* What this task involves: Convert every one of the lines below into a Markdown table with two columns, "Index" for the row number and "Entry" for the line. Omit blank lines and leave the pictures out.

* Input records:
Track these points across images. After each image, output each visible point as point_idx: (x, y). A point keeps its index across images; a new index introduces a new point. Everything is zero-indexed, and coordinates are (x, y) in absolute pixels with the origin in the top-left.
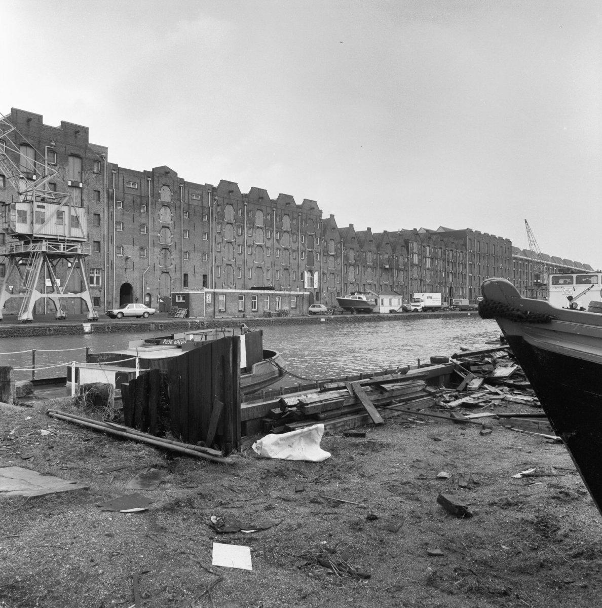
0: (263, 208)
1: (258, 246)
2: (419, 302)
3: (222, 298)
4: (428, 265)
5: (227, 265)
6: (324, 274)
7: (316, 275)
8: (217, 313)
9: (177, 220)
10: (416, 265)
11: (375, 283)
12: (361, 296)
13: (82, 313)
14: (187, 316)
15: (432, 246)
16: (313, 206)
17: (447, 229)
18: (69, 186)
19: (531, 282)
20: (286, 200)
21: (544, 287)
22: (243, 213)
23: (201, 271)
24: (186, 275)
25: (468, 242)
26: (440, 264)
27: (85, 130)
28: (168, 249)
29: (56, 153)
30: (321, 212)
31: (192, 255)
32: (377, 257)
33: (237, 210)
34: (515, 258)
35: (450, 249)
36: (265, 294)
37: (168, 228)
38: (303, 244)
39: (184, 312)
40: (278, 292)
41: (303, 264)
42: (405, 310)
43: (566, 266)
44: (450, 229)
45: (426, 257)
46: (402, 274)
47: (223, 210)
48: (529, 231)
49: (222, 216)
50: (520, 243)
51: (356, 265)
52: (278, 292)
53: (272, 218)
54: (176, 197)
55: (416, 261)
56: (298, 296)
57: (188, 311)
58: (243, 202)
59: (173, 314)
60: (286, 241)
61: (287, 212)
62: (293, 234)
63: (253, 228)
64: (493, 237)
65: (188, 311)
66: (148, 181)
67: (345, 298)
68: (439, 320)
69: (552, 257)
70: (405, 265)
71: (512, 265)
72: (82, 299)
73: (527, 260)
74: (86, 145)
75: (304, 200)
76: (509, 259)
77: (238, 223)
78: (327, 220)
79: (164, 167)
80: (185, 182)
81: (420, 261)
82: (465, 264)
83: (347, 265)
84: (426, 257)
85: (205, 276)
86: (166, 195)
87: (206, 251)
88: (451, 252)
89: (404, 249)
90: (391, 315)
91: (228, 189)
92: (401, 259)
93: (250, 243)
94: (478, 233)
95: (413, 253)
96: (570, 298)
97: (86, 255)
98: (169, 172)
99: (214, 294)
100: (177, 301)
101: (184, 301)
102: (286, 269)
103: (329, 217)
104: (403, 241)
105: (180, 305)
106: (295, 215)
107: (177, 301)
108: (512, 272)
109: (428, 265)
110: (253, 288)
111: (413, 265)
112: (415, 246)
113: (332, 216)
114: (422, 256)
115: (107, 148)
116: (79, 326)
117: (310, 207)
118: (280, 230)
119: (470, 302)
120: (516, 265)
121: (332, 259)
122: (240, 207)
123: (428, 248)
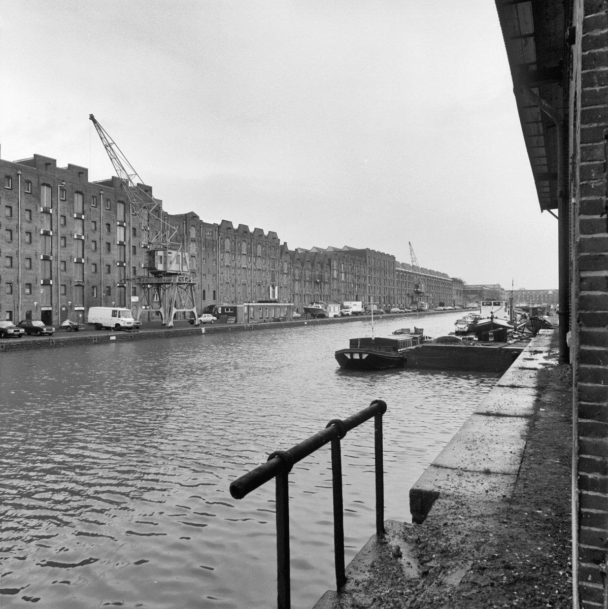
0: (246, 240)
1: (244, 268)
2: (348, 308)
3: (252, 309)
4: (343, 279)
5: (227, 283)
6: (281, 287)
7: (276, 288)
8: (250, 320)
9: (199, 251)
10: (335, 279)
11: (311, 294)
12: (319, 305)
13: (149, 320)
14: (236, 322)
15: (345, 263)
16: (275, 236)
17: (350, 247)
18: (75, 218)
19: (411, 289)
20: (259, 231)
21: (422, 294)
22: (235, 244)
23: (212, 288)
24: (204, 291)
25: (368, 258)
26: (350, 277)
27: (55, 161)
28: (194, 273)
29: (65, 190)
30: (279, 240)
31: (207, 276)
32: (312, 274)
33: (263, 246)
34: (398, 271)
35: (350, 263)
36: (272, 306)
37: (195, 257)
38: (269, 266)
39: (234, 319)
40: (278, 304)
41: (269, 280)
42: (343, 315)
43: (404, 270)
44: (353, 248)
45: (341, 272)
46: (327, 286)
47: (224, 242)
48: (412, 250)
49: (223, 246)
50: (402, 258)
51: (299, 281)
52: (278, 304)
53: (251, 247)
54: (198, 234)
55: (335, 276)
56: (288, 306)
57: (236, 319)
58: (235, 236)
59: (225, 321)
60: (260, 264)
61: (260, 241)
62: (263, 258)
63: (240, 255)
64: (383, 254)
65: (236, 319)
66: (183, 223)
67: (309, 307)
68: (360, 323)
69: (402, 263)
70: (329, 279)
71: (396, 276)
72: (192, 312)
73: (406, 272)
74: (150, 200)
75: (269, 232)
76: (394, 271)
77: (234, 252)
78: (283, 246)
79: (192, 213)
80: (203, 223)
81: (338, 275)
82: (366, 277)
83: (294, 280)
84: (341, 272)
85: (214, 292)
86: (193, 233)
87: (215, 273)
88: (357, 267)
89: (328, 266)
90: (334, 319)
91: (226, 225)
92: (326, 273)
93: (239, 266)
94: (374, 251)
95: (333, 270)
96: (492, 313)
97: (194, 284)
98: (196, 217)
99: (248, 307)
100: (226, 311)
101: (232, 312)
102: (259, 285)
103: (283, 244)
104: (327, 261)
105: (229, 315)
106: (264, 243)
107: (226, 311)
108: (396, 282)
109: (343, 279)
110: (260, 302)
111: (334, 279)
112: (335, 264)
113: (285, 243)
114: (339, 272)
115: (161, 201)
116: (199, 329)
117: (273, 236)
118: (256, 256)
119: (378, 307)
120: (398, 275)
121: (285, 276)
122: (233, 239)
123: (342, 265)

* Task output:
| Index | Entry |
|---|---|
| 1 | Track these points across images. After each image, output each visible point as point_idx: (x, y). A point keeps its index across images; a new index introduces a new point. Everything is zero-indexed, and coordinates are (x, y) in absolute pixels with the origin in the top-left. |
| 2 | 0: (263, 208) |
| 3 | 1: (258, 246) |
| 4 | 2: (419, 302) |
| 5 | 3: (222, 298) |
| 6 | 4: (428, 265) |
| 7 | 5: (227, 265) |
| 8 | 6: (324, 274) |
| 9 | 7: (316, 275) |
| 10 | 8: (217, 313) |
| 11 | 9: (177, 220) |
| 12 | 10: (416, 265) |
| 13 | 11: (375, 283) |
| 14 | 12: (361, 296) |
| 15 | 13: (82, 313) |
| 16 | 14: (187, 316) |
| 17 | 15: (432, 246) |
| 18 | 16: (313, 206) |
| 19 | 17: (447, 229) |
| 20 | 18: (69, 186) |
| 21 | 19: (531, 282) |
| 22 | 20: (286, 200) |
| 23 | 21: (544, 287) |
| 24 | 22: (243, 213) |
| 25 | 23: (201, 271) |
| 26 | 24: (186, 275) |
| 27 | 25: (468, 242) |
| 28 | 26: (440, 264) |
| 29 | 27: (85, 130) |
| 30 | 28: (168, 249) |
| 31 | 29: (56, 153) |
| 32 | 30: (321, 212) |
| 33 | 31: (192, 255) |
| 34 | 32: (377, 257) |
| 35 | 33: (237, 210) |
| 36 | 34: (515, 258) |
| 37 | 35: (450, 249) |
| 38 | 36: (265, 294) |
| 39 | 37: (168, 228) |
| 40 | 38: (303, 244) |
| 41 | 39: (184, 312) |
| 42 | 40: (278, 292) |
| 43 | 41: (303, 264) |
| 44 | 42: (405, 310) |
| 45 | 43: (566, 266) |
| 46 | 44: (450, 229) |
| 47 | 45: (426, 257) |
| 48 | 46: (402, 274) |
| 49 | 47: (223, 210) |
| 50 | 48: (529, 231) |
| 51 | 49: (222, 216) |
| 52 | 50: (520, 243) |
| 53 | 51: (356, 265) |
| 54 | 52: (278, 292) |
| 55 | 53: (272, 218) |
| 56 | 54: (176, 197) |
| 57 | 55: (416, 261) |
| 58 | 56: (298, 296) |
| 59 | 57: (188, 311) |
| 60 | 58: (243, 202) |
| 61 | 59: (173, 314) |
| 62 | 60: (286, 241) |
| 63 | 61: (287, 212) |
| 64 | 62: (293, 234) |
| 65 | 63: (253, 228) |
| 66 | 64: (493, 237) |
| 67 | 65: (188, 311) |
| 68 | 66: (148, 181) |
| 69 | 67: (345, 298) |
| 70 | 68: (439, 320) |
| 71 | 69: (552, 257) |
| 72 | 70: (405, 265) |
| 73 | 71: (512, 265) |
| 74 | 72: (82, 299) |
| 75 | 73: (527, 260) |
| 76 | 74: (86, 145) |
| 77 | 75: (304, 200) |
| 78 | 76: (509, 259) |
| 79 | 77: (238, 223) |
| 80 | 78: (327, 220) |
| 81 | 79: (164, 167) |
| 82 | 80: (185, 182) |
| 83 | 81: (420, 261) |
| 84 | 82: (465, 264) |
| 85 | 83: (347, 265) |
| 86 | 84: (426, 257) |
| 87 | 85: (205, 276) |
| 88 | 86: (166, 195) |
| 89 | 87: (206, 251) |
| 90 | 88: (451, 252) |
| 91 | 89: (404, 249) |
| 92 | 90: (391, 315) |
| 93 | 91: (228, 189) |
| 94 | 92: (401, 259) |
| 95 | 93: (250, 243) |
| 96 | 94: (478, 233) |
| 97 | 95: (413, 253) |
| 98 | 96: (570, 298) |
| 99 | 97: (86, 255) |
| 100 | 98: (169, 172) |
| 101 | 99: (214, 294) |
| 102 | 100: (177, 301) |
| 103 | 101: (184, 301) |
| 104 | 102: (286, 269) |
| 105 | 103: (329, 217) |
| 106 | 104: (403, 241) |
| 107 | 105: (180, 305) |
| 108 | 106: (295, 215) |
| 109 | 107: (177, 301) |
| 110 | 108: (512, 272) |
| 111 | 109: (428, 265) |
| 112 | 110: (253, 288) |
| 113 | 111: (413, 265) |
| 114 | 112: (415, 246) |
| 115 | 113: (332, 216) |
| 116 | 114: (422, 256) |
| 117 | 115: (107, 148) |
| 118 | 116: (79, 326) |
| 119 | 117: (310, 207) |
| 120 | 118: (280, 230) |
| 121 | 119: (470, 302) |
| 122 | 120: (516, 265) |
| 123 | 121: (332, 259) |
| 124 | 122: (240, 207) |
| 125 | 123: (428, 248) |
| 126 | 0: (246, 240) |
| 127 | 1: (244, 268) |
| 128 | 2: (348, 308) |
| 129 | 3: (252, 309) |
| 130 | 4: (343, 279) |
| 131 | 5: (227, 283) |
| 132 | 6: (281, 287) |
| 133 | 7: (276, 288) |
| 134 | 8: (250, 320) |
| 135 | 9: (199, 251) |
| 136 | 10: (335, 279) |
| 137 | 11: (311, 294) |
| 138 | 12: (319, 305) |
| 139 | 13: (149, 320) |
| 140 | 14: (236, 322) |
| 141 | 15: (345, 263) |
| 142 | 16: (275, 236) |
| 143 | 17: (350, 247) |
| 144 | 18: (75, 218) |
| 145 | 19: (411, 289) |
| 146 | 20: (259, 231) |
| 147 | 21: (422, 294) |
| 148 | 22: (235, 244) |
| 149 | 23: (212, 288) |
| 150 | 24: (204, 291) |
| 151 | 25: (368, 258) |
| 152 | 26: (350, 277) |
| 153 | 27: (55, 161) |
| 154 | 28: (194, 273) |
| 155 | 29: (65, 190) |
| 156 | 30: (279, 240) |
| 157 | 31: (207, 276) |
| 158 | 32: (312, 274) |
| 159 | 33: (263, 246) |
| 160 | 34: (398, 271) |
| 161 | 35: (350, 263) |
| 162 | 36: (272, 306) |
| 163 | 37: (195, 257) |
| 164 | 38: (269, 266) |
| 165 | 39: (234, 319) |
| 166 | 40: (278, 304) |
| 167 | 41: (269, 280) |
| 168 | 42: (343, 315) |
| 169 | 43: (404, 270) |
| 170 | 44: (353, 248) |
| 171 | 45: (341, 272) |
| 172 | 46: (327, 286) |
| 173 | 47: (224, 242) |
| 174 | 48: (412, 250) |
| 175 | 49: (223, 246) |
| 176 | 50: (402, 258) |
| 177 | 51: (299, 281) |
| 178 | 52: (278, 304) |
| 179 | 53: (251, 247) |
| 180 | 54: (198, 234) |
| 181 | 55: (335, 276) |
| 182 | 56: (288, 306) |
| 183 | 57: (236, 319) |
| 184 | 58: (235, 236) |
| 185 | 59: (225, 321) |
| 186 | 60: (260, 264) |
| 187 | 61: (260, 241) |
| 188 | 62: (263, 258) |
| 189 | 63: (240, 255) |
| 190 | 64: (383, 254) |
| 191 | 65: (236, 319) |
| 192 | 66: (183, 223) |
| 193 | 67: (309, 307) |
| 194 | 68: (360, 323) |
| 195 | 69: (402, 263) |
| 196 | 70: (329, 279) |
| 197 | 71: (396, 276) |
| 198 | 72: (192, 312) |
| 199 | 73: (406, 272) |
| 200 | 74: (150, 200) |
| 201 | 75: (269, 232) |
| 202 | 76: (394, 271) |
| 203 | 77: (234, 252) |
| 204 | 78: (283, 246) |
| 205 | 79: (192, 213) |
| 206 | 80: (203, 223) |
| 207 | 81: (338, 275) |
| 208 | 82: (366, 277) |
| 209 | 83: (294, 280) |
| 210 | 84: (341, 272) |
| 211 | 85: (214, 292) |
| 212 | 86: (193, 233) |
| 213 | 87: (215, 273) |
| 214 | 88: (357, 267) |
| 215 | 89: (328, 266) |
| 216 | 90: (334, 319) |
| 217 | 91: (226, 225) |
| 218 | 92: (326, 273) |
| 219 | 93: (239, 266) |
| 220 | 94: (374, 251) |
| 221 | 95: (333, 270) |
| 222 | 96: (492, 313) |
| 223 | 97: (194, 284) |
| 224 | 98: (196, 217) |
| 225 | 99: (248, 307) |
| 226 | 100: (226, 311) |
| 227 | 101: (232, 312) |
| 228 | 102: (259, 285) |
| 229 | 103: (283, 244) |
| 230 | 104: (327, 261) |
| 231 | 105: (229, 315) |
| 232 | 106: (264, 243) |
| 233 | 107: (226, 311) |
| 234 | 108: (396, 282) |
| 235 | 109: (343, 279) |
| 236 | 110: (260, 302) |
| 237 | 111: (334, 279) |
| 238 | 112: (335, 264) |
| 239 | 113: (285, 243) |
| 240 | 114: (339, 272) |
| 241 | 115: (161, 201) |
| 242 | 116: (199, 329) |
| 243 | 117: (273, 236) |
| 244 | 118: (256, 256) |
| 245 | 119: (378, 307) |
| 246 | 120: (398, 275) |
| 247 | 121: (285, 276) |
| 248 | 122: (233, 239) |
| 249 | 123: (342, 265) |